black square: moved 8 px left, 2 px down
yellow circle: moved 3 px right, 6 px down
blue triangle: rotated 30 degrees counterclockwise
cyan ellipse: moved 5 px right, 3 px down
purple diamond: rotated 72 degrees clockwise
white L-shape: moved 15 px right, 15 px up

* * *

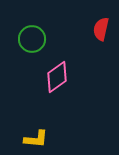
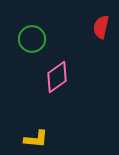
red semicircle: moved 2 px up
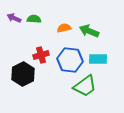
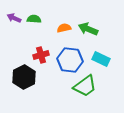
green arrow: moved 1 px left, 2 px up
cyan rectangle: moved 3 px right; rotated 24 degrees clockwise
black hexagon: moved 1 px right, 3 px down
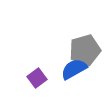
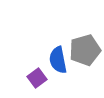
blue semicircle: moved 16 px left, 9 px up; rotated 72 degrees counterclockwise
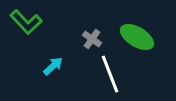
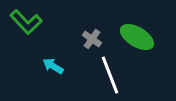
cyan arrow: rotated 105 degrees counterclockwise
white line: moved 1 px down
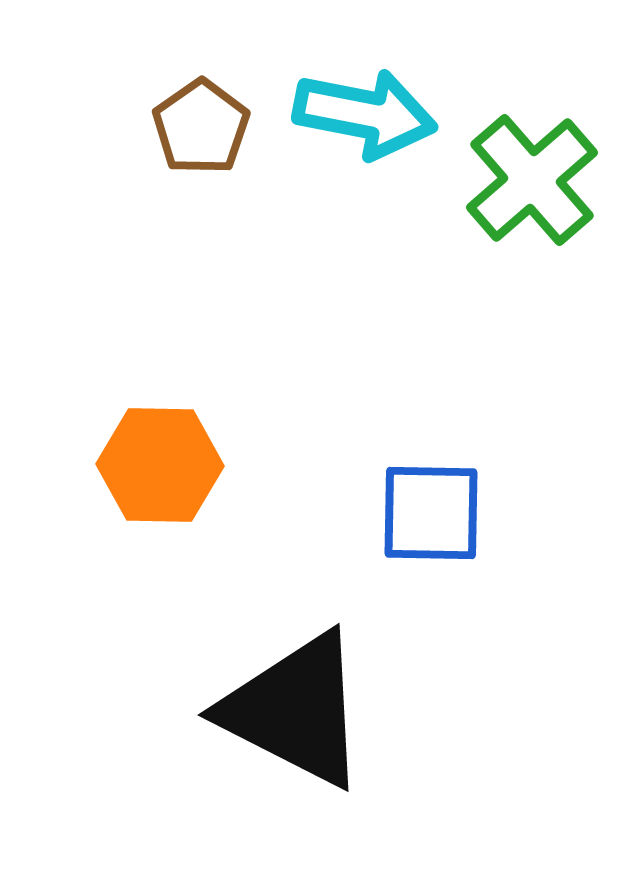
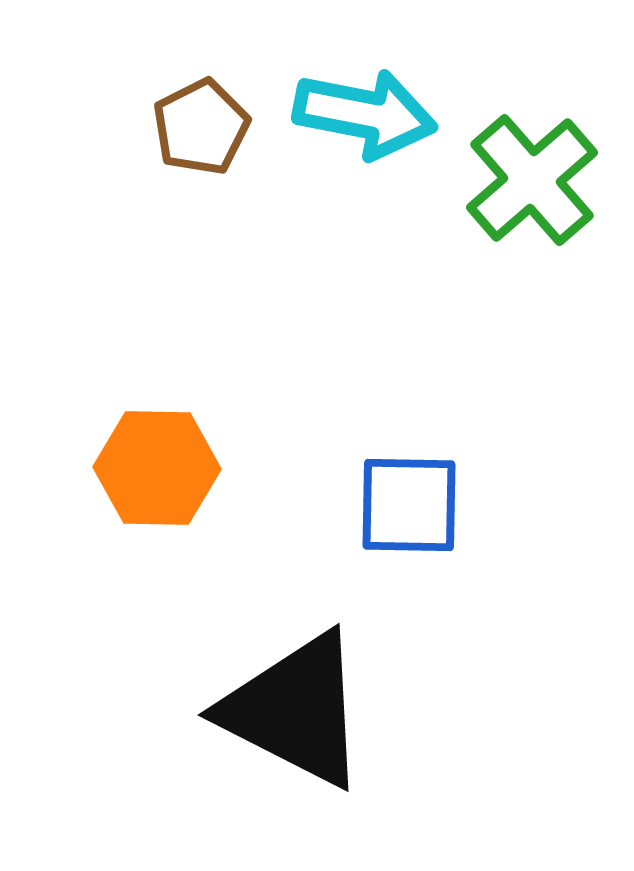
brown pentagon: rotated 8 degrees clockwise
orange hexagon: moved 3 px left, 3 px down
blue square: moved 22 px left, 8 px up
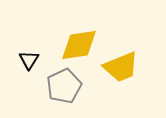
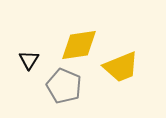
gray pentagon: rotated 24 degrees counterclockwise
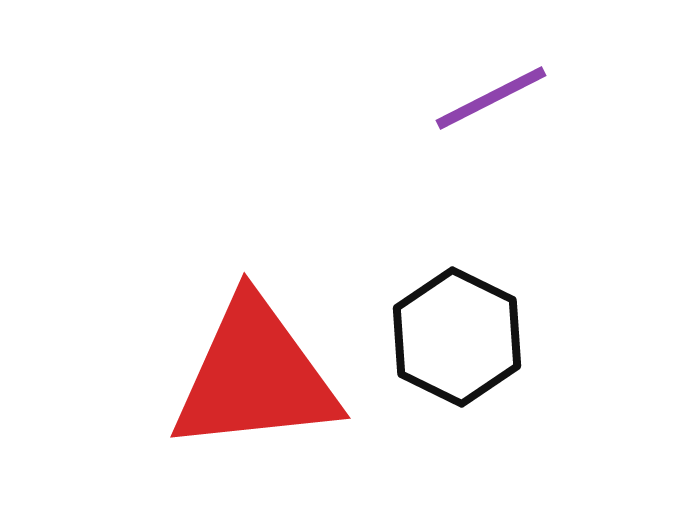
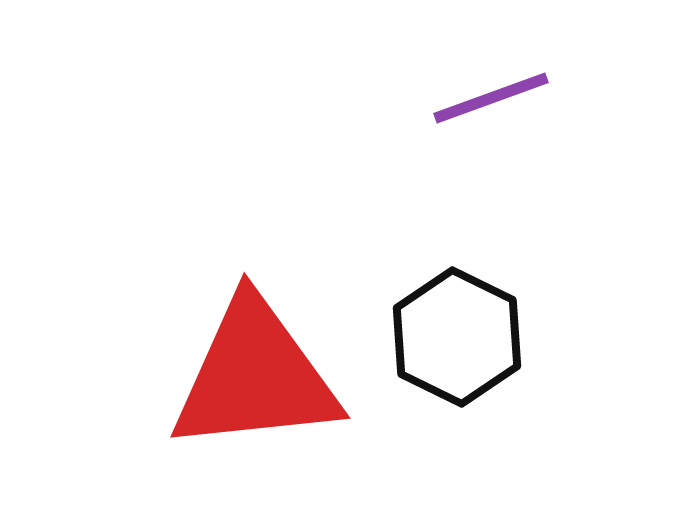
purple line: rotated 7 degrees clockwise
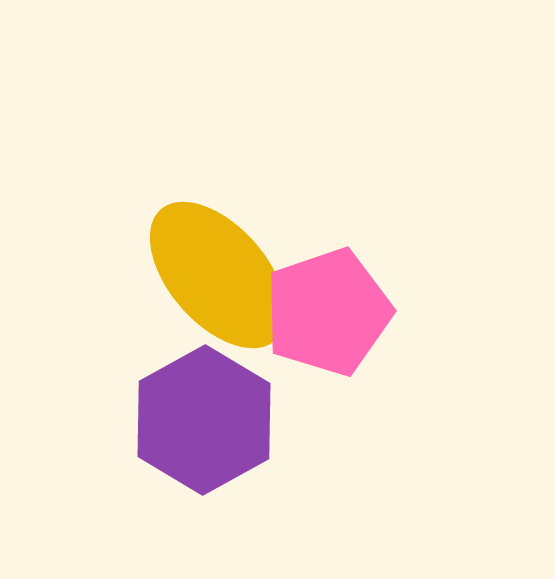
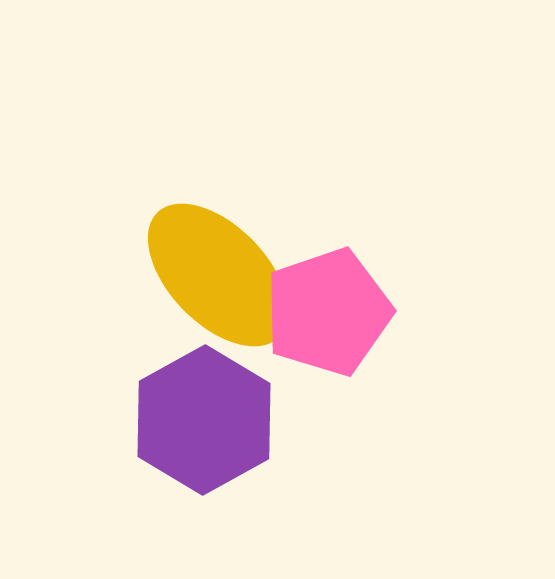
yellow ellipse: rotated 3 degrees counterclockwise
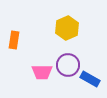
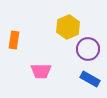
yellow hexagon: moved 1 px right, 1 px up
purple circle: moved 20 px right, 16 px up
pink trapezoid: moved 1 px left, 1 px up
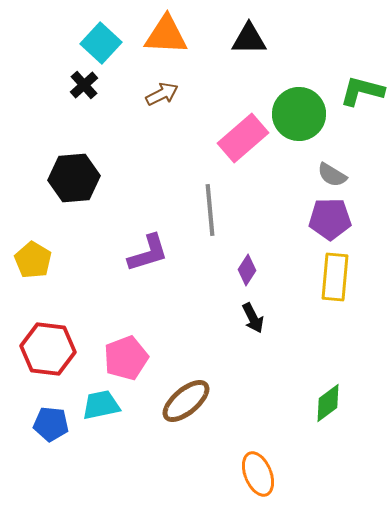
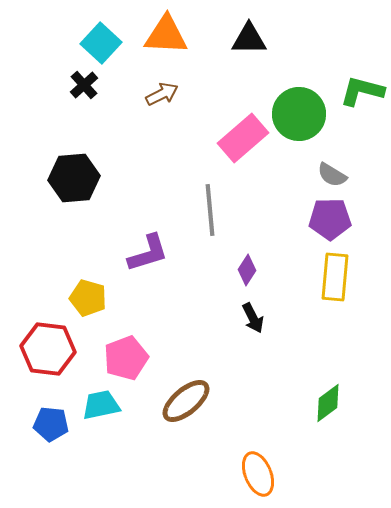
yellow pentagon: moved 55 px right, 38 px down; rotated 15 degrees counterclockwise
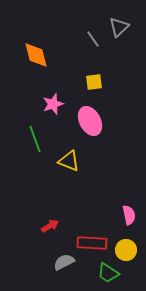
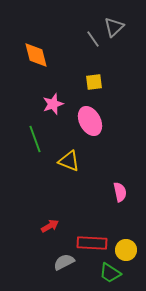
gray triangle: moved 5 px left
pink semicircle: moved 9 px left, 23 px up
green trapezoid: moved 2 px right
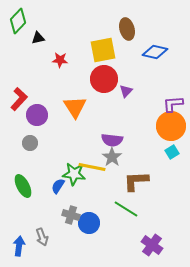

---

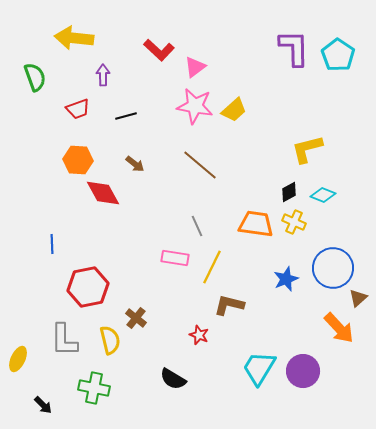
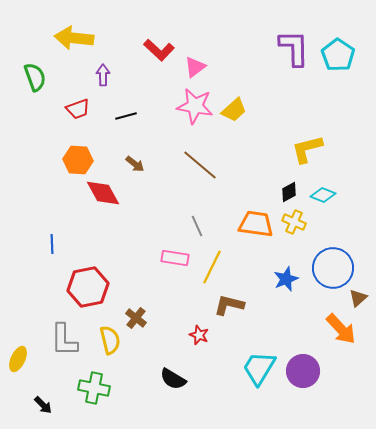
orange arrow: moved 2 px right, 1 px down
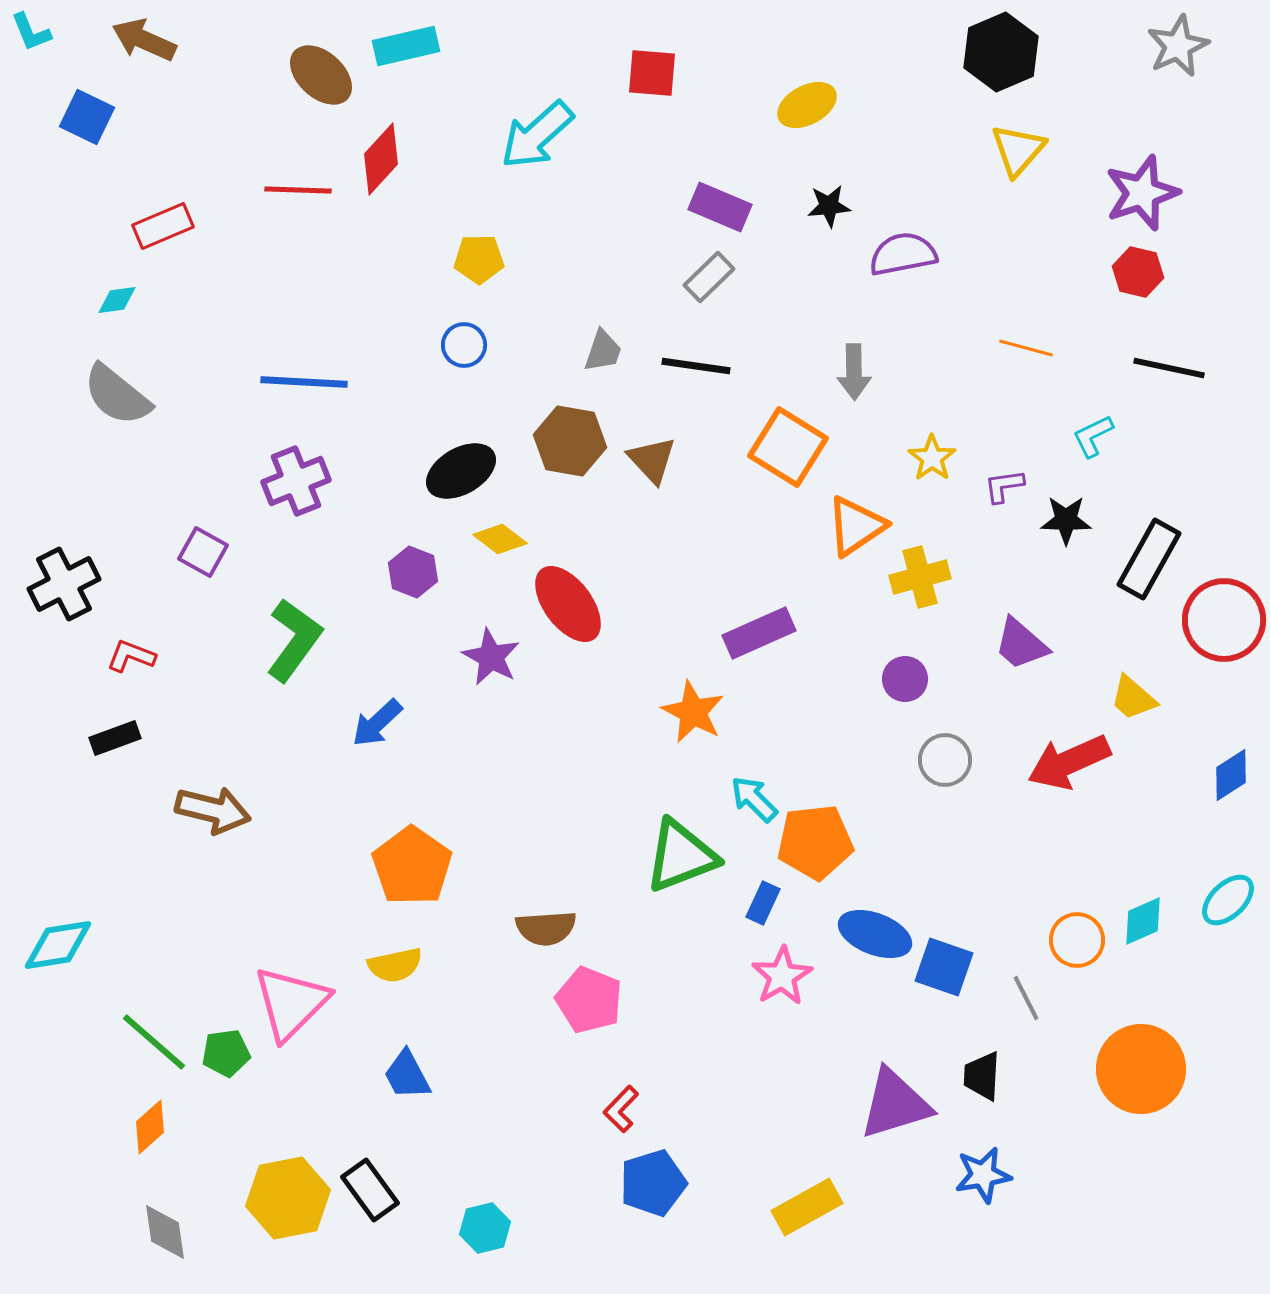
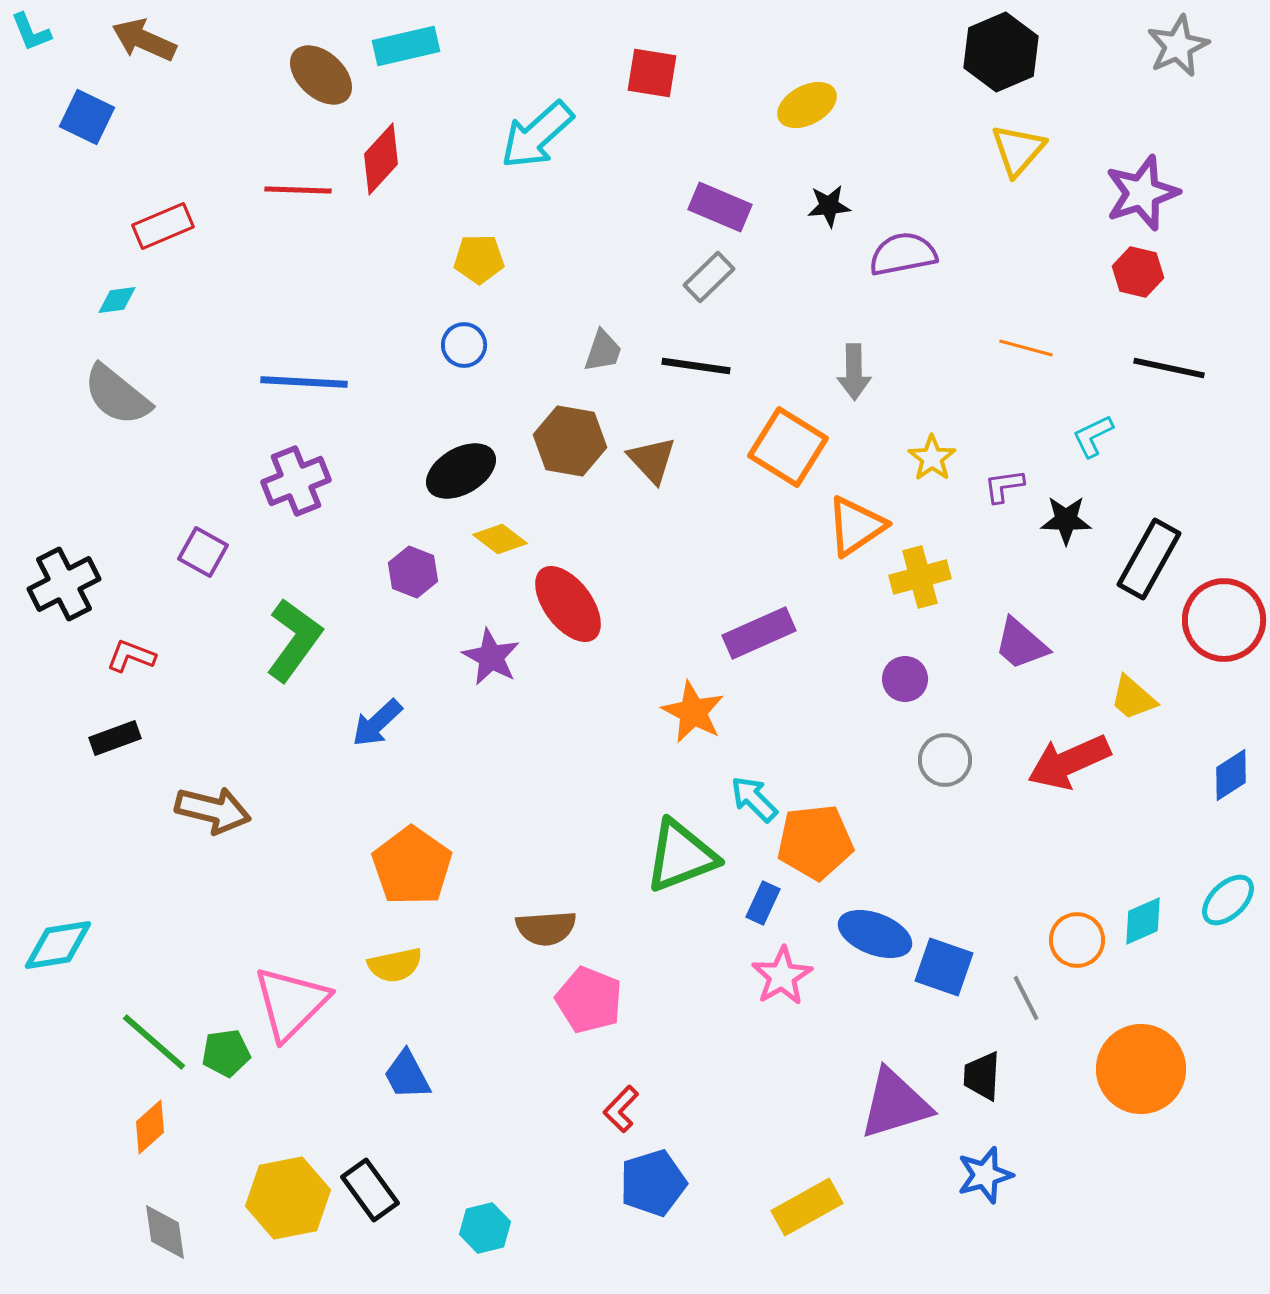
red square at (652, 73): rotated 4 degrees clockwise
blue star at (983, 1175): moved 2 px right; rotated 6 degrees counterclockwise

WHAT IS EXPECTED » Reproduce the data above exactly, but only from the line containing "yellow pentagon: moved" through the line containing "green trapezoid: moved 2 px right"; skip the pictures.

ANSWER FOR THIS EXERCISE »
yellow pentagon: moved 55 px right, 38 px down; rotated 15 degrees counterclockwise
gray triangle: moved 5 px left
pink semicircle: moved 9 px left, 23 px up
green trapezoid: moved 2 px right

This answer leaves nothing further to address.